## Exercise details:
A faithful copy of the data below is required, leaving out every picture.

## Information provided:
════
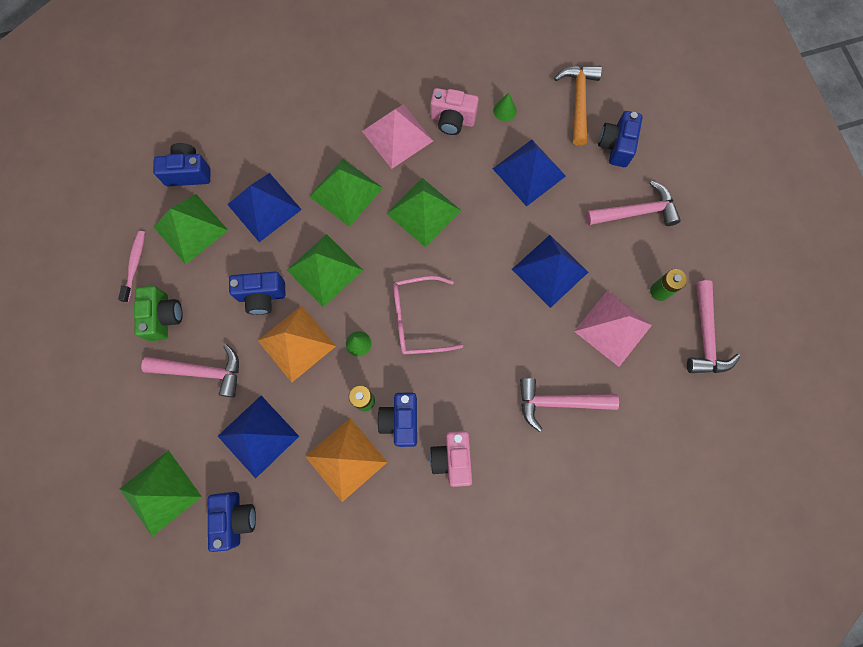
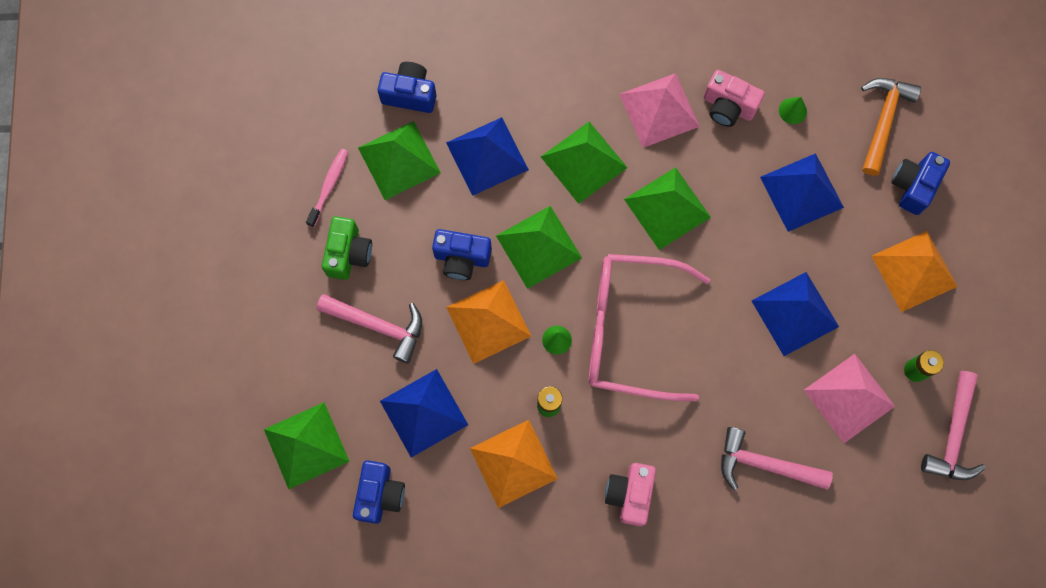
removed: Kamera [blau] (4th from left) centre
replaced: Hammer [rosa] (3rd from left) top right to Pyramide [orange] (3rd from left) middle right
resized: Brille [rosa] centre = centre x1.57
════
## The answer:
removed: Kamera [blau] (4th from left) centre
replaced: Hammer [rosa] (3rd from left) top right to Pyramide [orange] (3rd from left) middle right
resized: Brille [rosa] centre = centre x1.57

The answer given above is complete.